* WORK TASK: From the entries below, return only the lines starting at the one that contains "camera: 135 degrees right, 10 degrees down" and ending at the one that contains "(816, 446) = (139, 451): yellow", exactly as they stand.

* PROVIDED RECORDS:
::::::

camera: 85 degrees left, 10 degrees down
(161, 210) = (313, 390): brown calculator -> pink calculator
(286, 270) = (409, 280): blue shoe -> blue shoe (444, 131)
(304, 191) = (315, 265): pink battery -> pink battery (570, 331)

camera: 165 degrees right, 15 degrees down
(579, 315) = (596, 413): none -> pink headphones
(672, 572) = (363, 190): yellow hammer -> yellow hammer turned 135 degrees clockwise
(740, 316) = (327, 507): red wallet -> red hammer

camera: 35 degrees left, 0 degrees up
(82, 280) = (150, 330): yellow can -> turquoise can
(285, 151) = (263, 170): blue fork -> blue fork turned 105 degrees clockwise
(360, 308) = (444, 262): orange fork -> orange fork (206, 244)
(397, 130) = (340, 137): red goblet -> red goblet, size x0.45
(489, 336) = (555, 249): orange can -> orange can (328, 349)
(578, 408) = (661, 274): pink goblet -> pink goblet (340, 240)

::::::

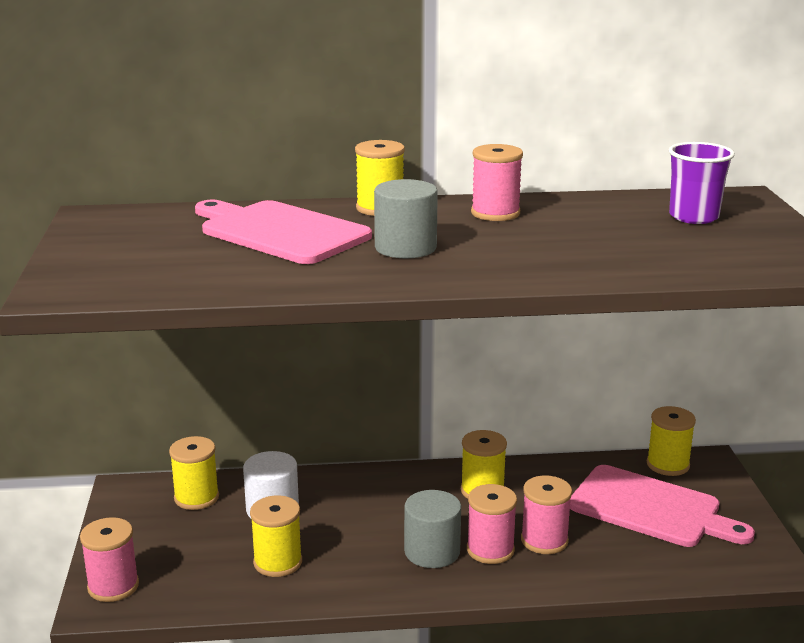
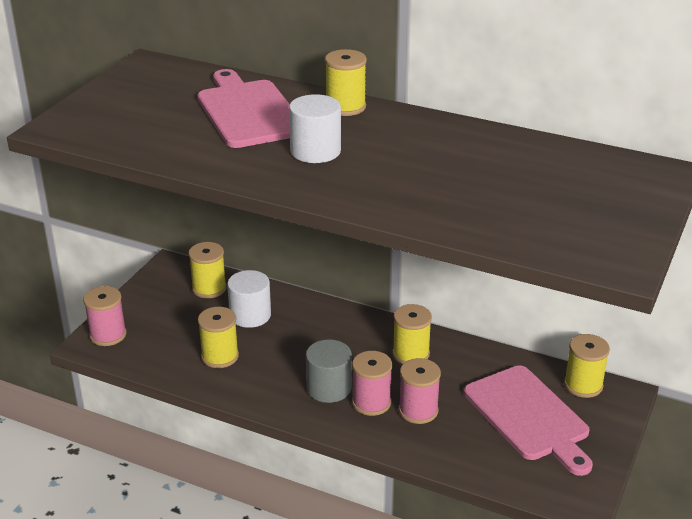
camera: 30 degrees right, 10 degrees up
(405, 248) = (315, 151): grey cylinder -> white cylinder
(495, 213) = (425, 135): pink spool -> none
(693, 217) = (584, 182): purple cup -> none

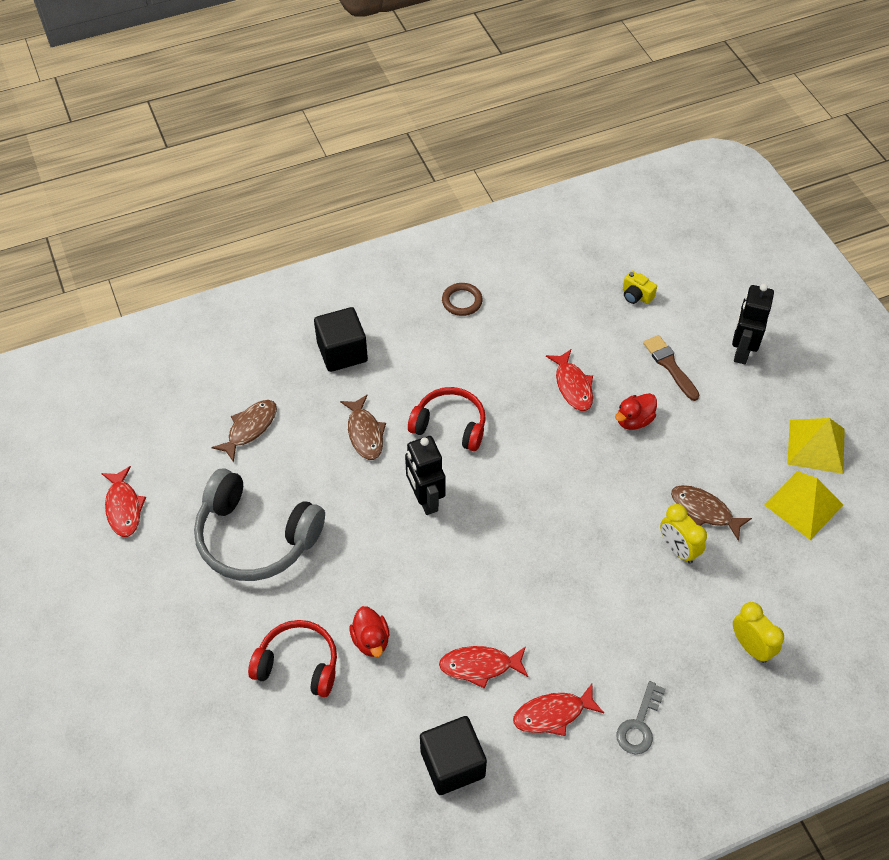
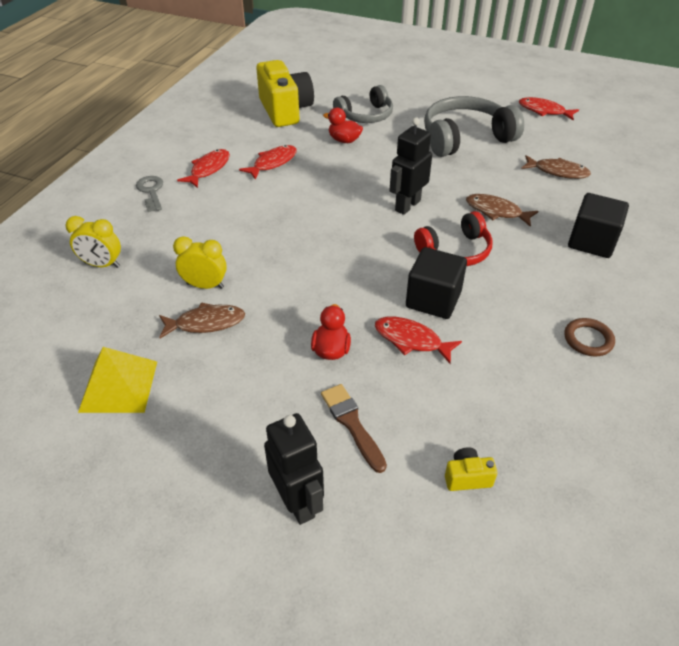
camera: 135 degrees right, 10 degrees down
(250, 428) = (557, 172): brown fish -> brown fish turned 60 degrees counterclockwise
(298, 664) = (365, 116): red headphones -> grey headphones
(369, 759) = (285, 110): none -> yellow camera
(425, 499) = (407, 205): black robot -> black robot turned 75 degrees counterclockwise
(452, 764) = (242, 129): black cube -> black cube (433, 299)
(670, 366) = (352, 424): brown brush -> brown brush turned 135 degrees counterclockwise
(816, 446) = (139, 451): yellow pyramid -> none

::::::

* YOUR SOLUTION:
camera: 135 degrees right, 10 degrees down
(250, 428) = (557, 172): brown fish -> brown fish turned 60 degrees counterclockwise
(298, 664) = (365, 116): red headphones -> grey headphones
(369, 759) = (285, 110): none -> yellow camera
(425, 499) = (407, 205): black robot -> black robot turned 75 degrees counterclockwise
(452, 764) = (242, 129): black cube -> black cube (433, 299)
(670, 366) = (352, 424): brown brush -> brown brush turned 135 degrees counterclockwise
(816, 446) = (139, 451): yellow pyramid -> none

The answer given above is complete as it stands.